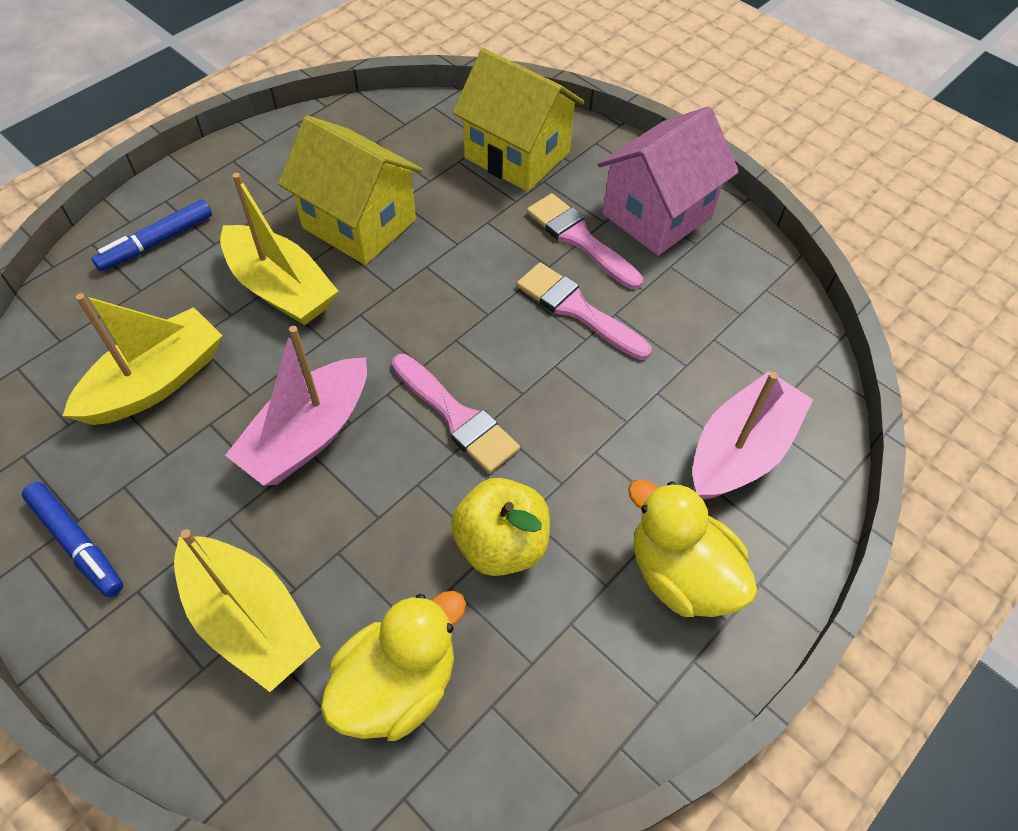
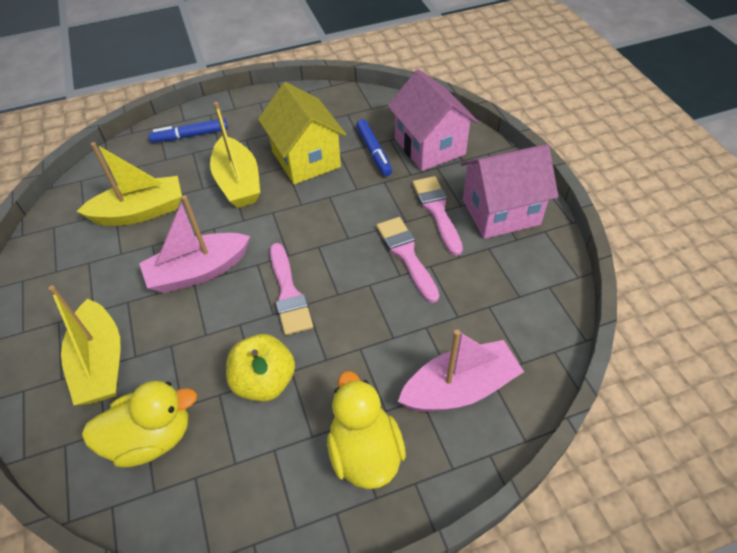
camera: 30 degrees right, 5 degrees down
blue marker [22,482,123,597] -> blue marker moved to [356,119,392,176]
yellow house [452,48,585,192] -> pink house [387,69,478,171]

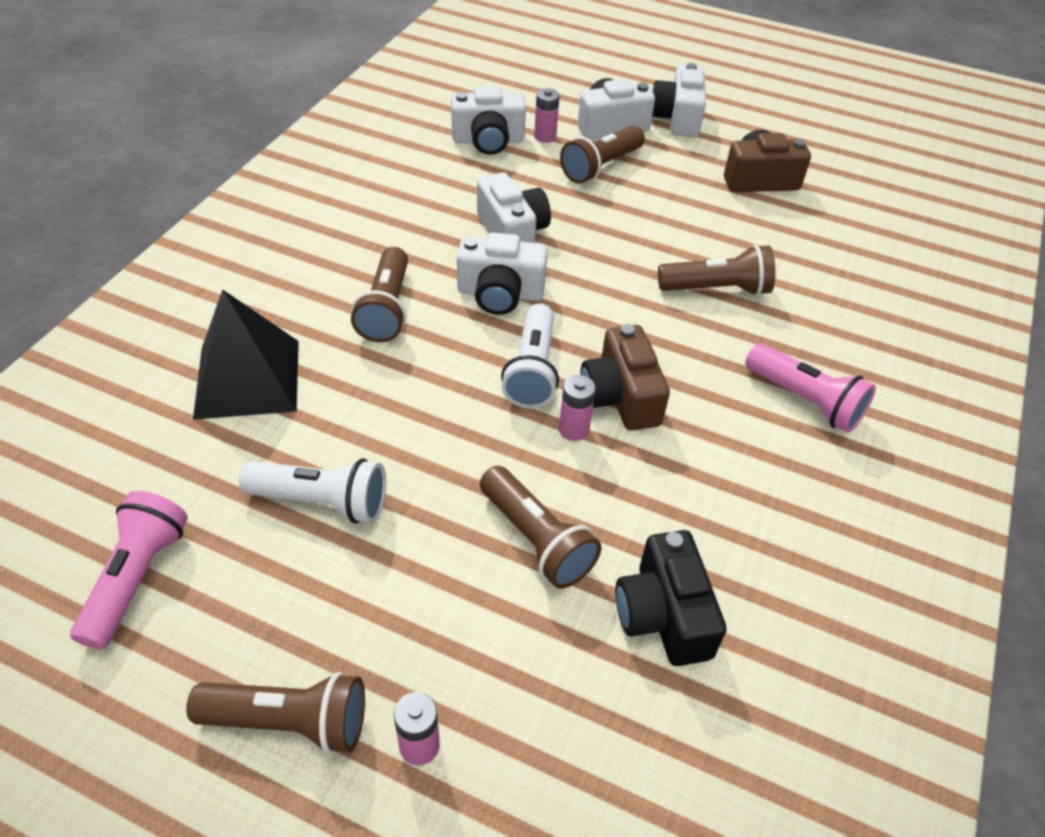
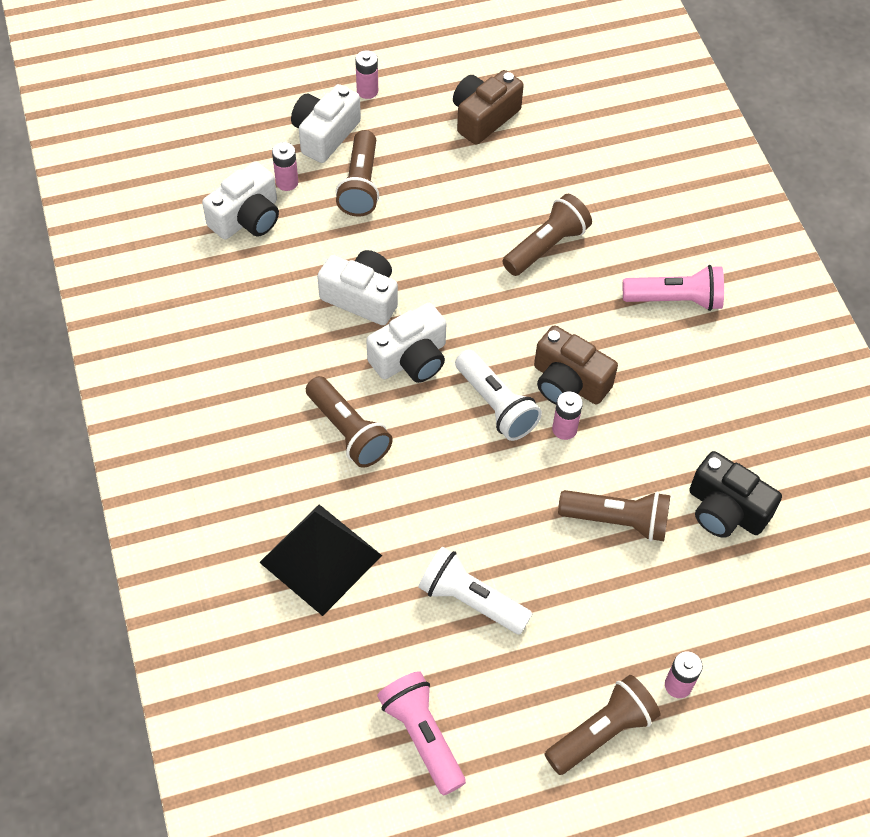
camera: 40 degrees left, 10 degrees up
white flashlight [239,458,386,523] -> white flashlight turned 120 degrees counterclockwise [418,546,533,635]
white camera [652,63,706,137] -> pink battery [355,50,378,99]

********

## WHAT TO DO
Going through the entries, return every line holding the word "degrees".

## EXERCISE ANSWER
camera: 30 degrees right, 5 degrees down
camera: 40 degrees left, 10 degrees up
white flashlight [239,458,386,523] -> white flashlight turned 120 degrees counterclockwise [418,546,533,635]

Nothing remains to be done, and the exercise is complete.